● GOAL OF THE EXERCISE
Locate every line in the rows below that contains the word "treble", and copy each of those lines.
╭─ EXCERPTED RECORDS
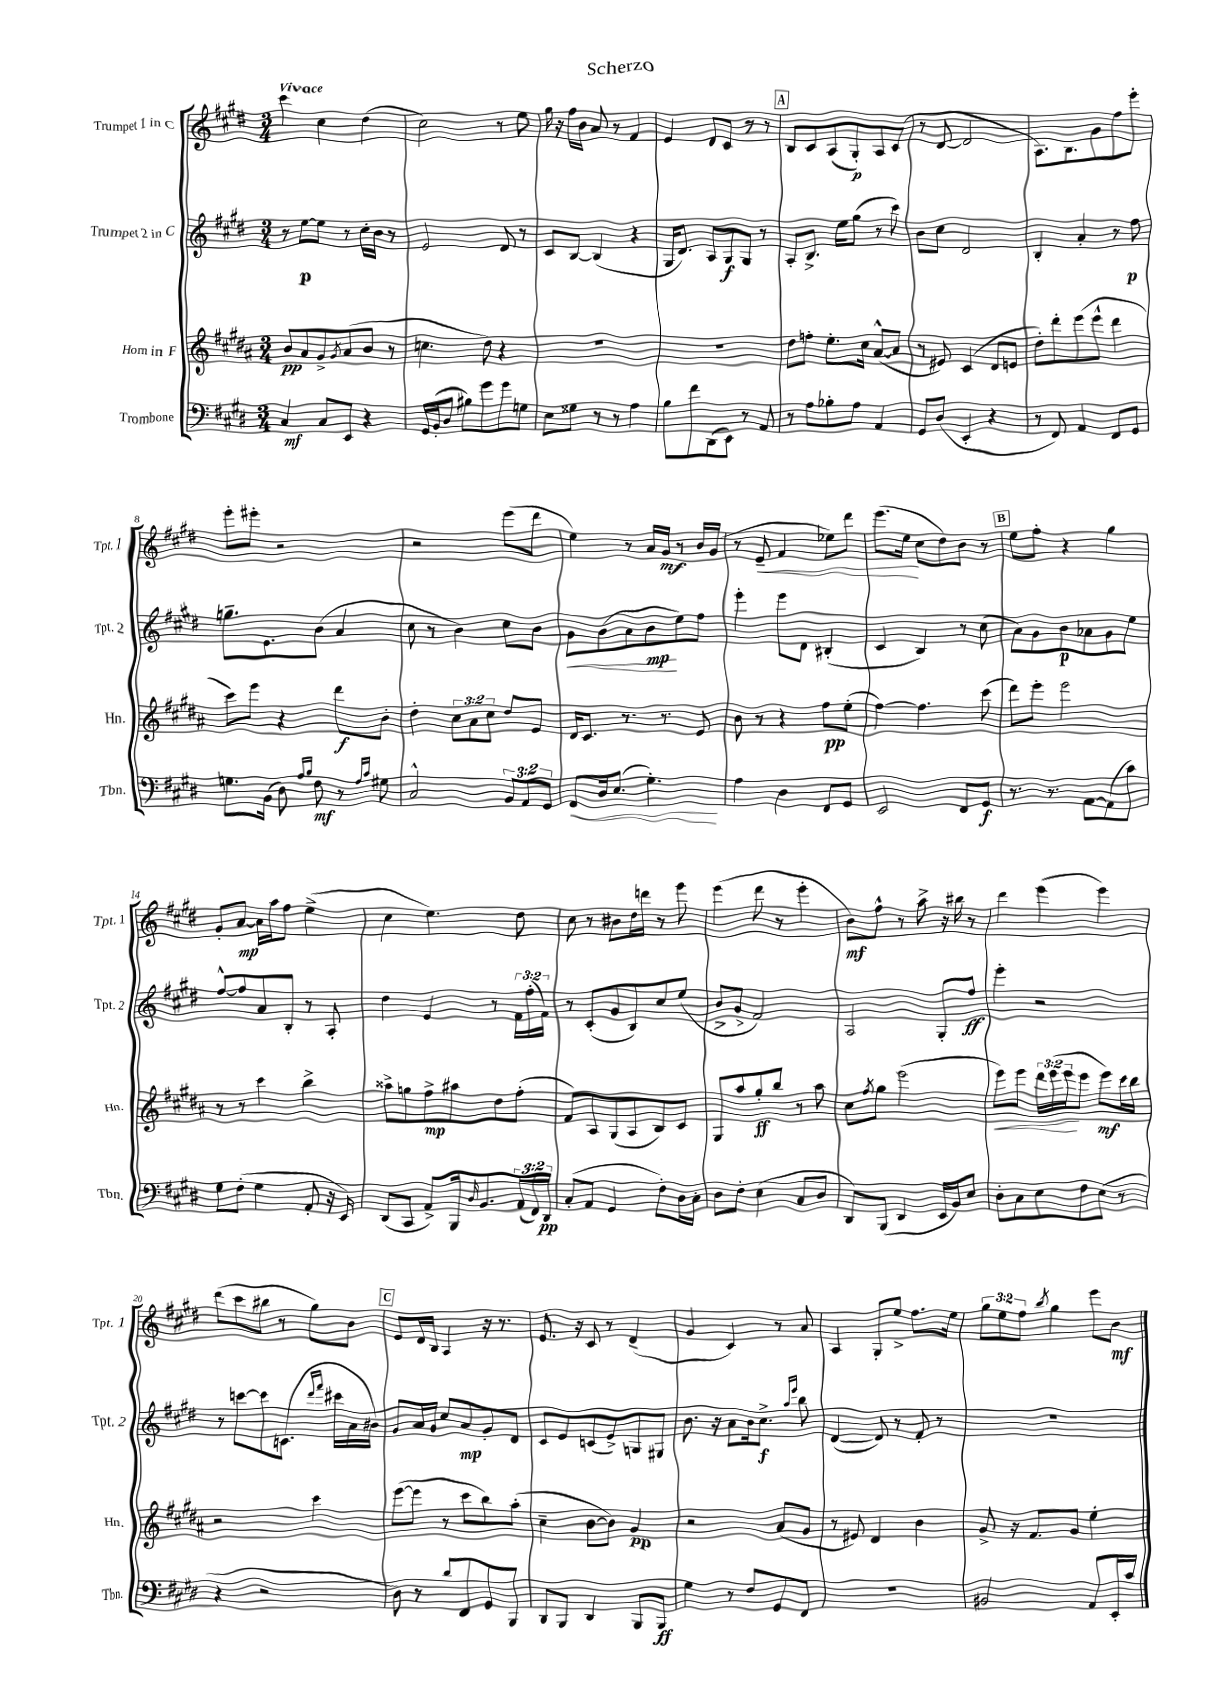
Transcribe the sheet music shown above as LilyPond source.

\header { title = "Scherzo" }
<<
\new StaffGroup <<
\new Staff = "s0" \with { instrumentName = "Trumpet 1 in C" shortInstrumentName = "Tpt. 1" } {
    \clef treble \key e \major \numericTimeSignature \time 3/4 \override Staff.TupletNumber.text = #tuplet-number::calc-fraction-text \tempo "Vivace"
    cis'''4 cis''4 dis''4( |
    cis''2) r8 e''8 |
    gis''16 r16 fis''16 b'16 a'8 r8 fis'4 |
    e'4 dis'8 cis'8 r8 r8 |
    \mark \markup { \box "A" } b8 cis'8 a8( gis8-.\p) a8 cis'8( |
    r8 dis'8~ dis'2 |
    a8.) b8. gis'8 fis''8 e'''8-. |
    e'''8-. eis'''8-. r2 |
    r2 e'''8( dis'''8 |
    e''4) r8 a'16 gis'16\mf r8 b'16 gis'16( |
    r8 e'8--\< fis'4 ees''8) dis'''8 |
    e'''8.( e''16\! cis''8 dis''8) b'8 r8 |
    \mark \markup { \box "B" } e''8 fis''8-. r4 gis''4 |
    gis'8-. a'8~\mp a'16 a''16 fis''8 e''4->( |
    cis''4 e''4.) dis''8 |
    cis''8 r8 bis'8 dis''16 d'''16 r8 e'''8 |
    e'''4( dis'''8 r8 e'''4-. |
    b'8\mf) fis''8-^ r8 a''8-> r16 bis''16 r8 |
    dis'''4 e'''4( e'''4) |
    dis'''8( cis'''8 bis''8 r8 gis''8) b'8 |
    \mark \markup { \box "C" } e'8 dis'16 b16 a4 r16 r8. |
    e'8. r16 cis'8 r8 dis'4--( |
    gis'4 cis'4) r8 a'8 |
    a4 gis8-. e''8-> fis''8. e''16 |
    \tuplet 3/2 { gis''8 e''8 fis''8 } \acciaccatura { b''8 } gis''4 e'''8 b'8\mf \bar "|." |
}
\new Staff = "s1" \with { instrumentName = "Trumpet 2 in C" shortInstrumentName = "Tpt. 2" } {
    \clef treble \key e \major \numericTimeSignature \time 3/4 \override Staff.TupletNumber.text = #tuplet-number::calc-fraction-text
    r8 e''8~\p e''8 r8 cis''16-. b'16 r8 |
    e'2 dis'8 r8 |
    cis'8 b8~ b4( r4 |
    gis16 dis'8.) a8 gis8\f gis8 r8 |
    \mark \markup { \box "A" } a8-. b8.-> e''16 gis''8( r8 cis'''8) |
    b'8 cis''8 dis'2 |
    b4-. a'4-. r8 fis''8\p |
    g''8.-- e'8. b'8( a'4 |
    cis''8 r8 b'4) cis''8 b'8 |
    gis'8\< b'8( a'8 b'8\mp\! e''8) fis''8 |
    e'''4-. e'''8 dis'8 bis4-.( |
    cis'4 b4) r8 cis''8( |
    \mark \markup { \box "B" } a'8) gis'8 b'8\p aes'8 gis'8 e''8 |
    fis''8~-^ fis''8 a'8 b8-. r8 a8-. |
    dis''4 e'4 r8 \tuplet 3/2 { fis'16 fis''16-.( fis'16) } |
    r8 cis'8-.( gis'8 b8) cis''8 e''8( |
    b'8-> gis'8-> fis'2) |
    a2 gis8-. fis''8\ff |
    e'''4-. r2 |
    r8 c'''8~ c'''8 c'8.( \grace { dis'''16 fis'''16 } cis'''16 a'16 bis'16) |
    \mark \markup { \box "C" } gis'8 a'16 gis'16 cis''8 a'8\mp gis'8-. dis'8 |
    cis'8 e'8 c'8( e'8->) g8 gis8 |
    b'8. r16 a'8 b'16 cis''8.->\f \grace { a''16 e'''16 } b''8 |
    dis'4~( dis'8) r8 fis'8-. r8 |
    R2. \bar "|." |
}
\new Staff = "s2" \with { instrumentName = "Horn in F" shortInstrumentName = "Hn." } {
    \clef treble \key b \major \numericTimeSignature \time 3/4 \override Staff.TupletNumber.text = #tuplet-number::calc-fraction-text
    b'8\pp ais'8 gis'8-> \acciaccatura { gis'8 } ais'8( b'8 r8 |
    c''4. dis''8) r4 |
    R2. |
    R2. |
    \mark \markup { \box "A" } dis''8 f''8-. e''8.-. cis''16 ais'8~-^( ais'8 |
    r8 eis'8) cis'4( dis'8 e'8 |
    dis''8-.) dis'''8-. e'''8( e'''8-^ dis'''4 |
    cis'''8) e'''8 r4 dis'''8\f b'8-. |
    dis''4-. \tuplet 3/2 { cis''8 ais'8 cis''8 } dis''8 e'8 |
    dis'16 cis'8. r8. r8. e'8 |
    b'8 r8 r4 fis''8\pp e''8-.( |
    fis''4~) fis''4. cis'''8( |
    \mark \markup { \box "B" } dis'''8) e'''8-. e'''2 |
    r8 r8 cis'''4 b''4-> |
    aisis''8-> g''8 fis''8->\mp ais''8 dis''8 fis''8-.( |
    fis'8) ais8 gis8( ais8 b8) cis'8 |
    gis8 ais''8 gis''8-.\ff b''8 r8 ais''8 |
    cis''8 \acciaccatura { fis''8 } gis''8 e'''2( |
    e'''8\<) e'''8 \tuplet 3/2 { dis'''16 e'''16( e'''16\! } e'''8 e'''8\mf) cis'''16 b''16 |
    r2 cis'''4 |
    \mark \markup { \box "C" } e'''8~( e'''8 r8 cis'''8 b''8) ais''8-.( |
    cis''4-- b'8~ b'8) gis'4\pp |
    r2 ais'8( gis'8 |
    r8 eis'8) dis'4 b'4 |
    gis'8-> r16 fis'8. gis'8 e''4-. \bar "|." |
}
\new Staff = "s3" \with { instrumentName = "Trombone" shortInstrumentName = "Tbn." } {
    \clef bass \key e \major \numericTimeSignature \time 3/4 \override Staff.TupletNumber.text = #tuplet-number::calc-fraction-text
    cis4\mf cis8 e,8 r4 |
    gis,16 b,16-.( dis8 bis8) gis'8 gis'8 g8 |
    e8 gisis8 r8 r8 a4 |
    b8 fis'8 dis,8( e,8) r8 a,8 |
    \mark \markup { \box "A" } r8 a8 bes8-. a8 a,4 |
    gis,8 dis8( e,4-. r4 |
    r8 fis,8) a,4 fis,8 gis,8 |
    g8. b,16( dis8) \grace { a16 b16 } fis8\mf r8 \grace { a16 cis'16 } gis8 |
    cis2-^ \tuplet 3/2 { b,8 a,8 gis,8 } |
    fis,8\< dis16 e8.( gis4.-.\!) |
    a4 dis4 fis,8 gis,8 |
    e,2 fis,8 gis,8\f |
    \mark \markup { \box "B" } r8. r8. a,8~ a,8( cis'8) |
    gis8 fis8-.( gis4 a,8-. r16 e,16) |
    dis,8( cis,8 a,8->) b,,16 \grace { dis16 } b,8. \tuplet 3/2 { a,16( fis,16) dis,16\pp } |
    cis8-.( a,8 gis,4 fis8-.) dis16 cis16-. |
    dis8 fis8-. e4( cis8 dis8 |
    dis,8) b,,8( dis,4 e,16 b,16) e8 |
    dis8-. cis8 e8 fis8 e8( r8 |
    r4 r2 |
    \mark \markup { \box "C" } dis8) r8 dis'8 fis,8 gis,8 b,,8 |
    dis,8 b,,8 dis,4 b,,8 b,,8\ff |
    gis4 r8 fis8 gis,8 fis,8 |
    R2. |
    bis,2 a,8 e,16-. cis'16 \bar "|." |
}
>>
>>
╰─
● EXERCISE SOLUTION
    \clef treble \key e \major \numericTimeSignature \time 3/4 \override Staff.TupletNumber.text = #tuplet-number::calc-fraction-text \tempo "Vivace"
    \clef treble \key e \major \numericTimeSignature \time 3/4 \override Staff.TupletNumber.text = #tuplet-number::calc-fraction-text
    \clef treble \key b \major \numericTimeSignature \time 3/4 \override Staff.TupletNumber.text = #tuplet-number::calc-fraction-text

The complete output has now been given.